━━━ Data for this exercise

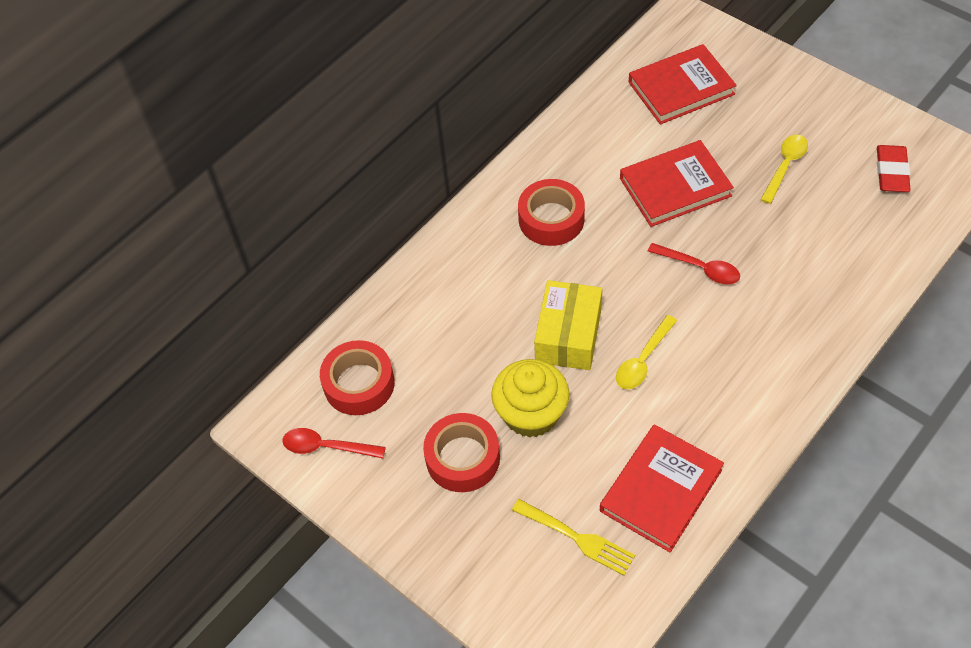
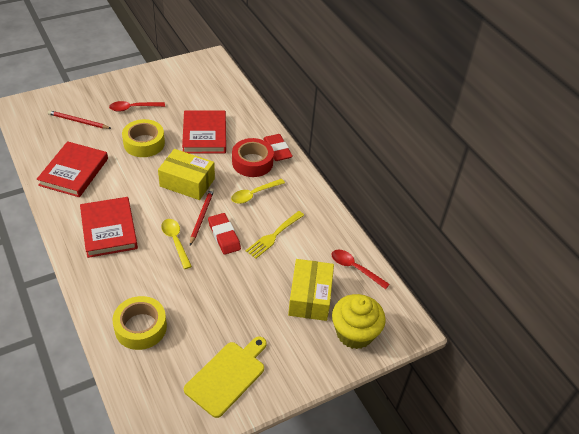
red eraser: 1 -> 2
red pencil: 0 -> 2
red tape: 3 -> 1
yellow box: 1 -> 2
yellow cutting board: 0 -> 1
yellow tape: 0 -> 2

━━━━━━

**Directions**
Find "red tape: 3 -> 1" in the entries above, then repeat its line and all lines after it exactly, down to the last line.

**Task solution**
red tape: 3 -> 1
yellow box: 1 -> 2
yellow cutting board: 0 -> 1
yellow tape: 0 -> 2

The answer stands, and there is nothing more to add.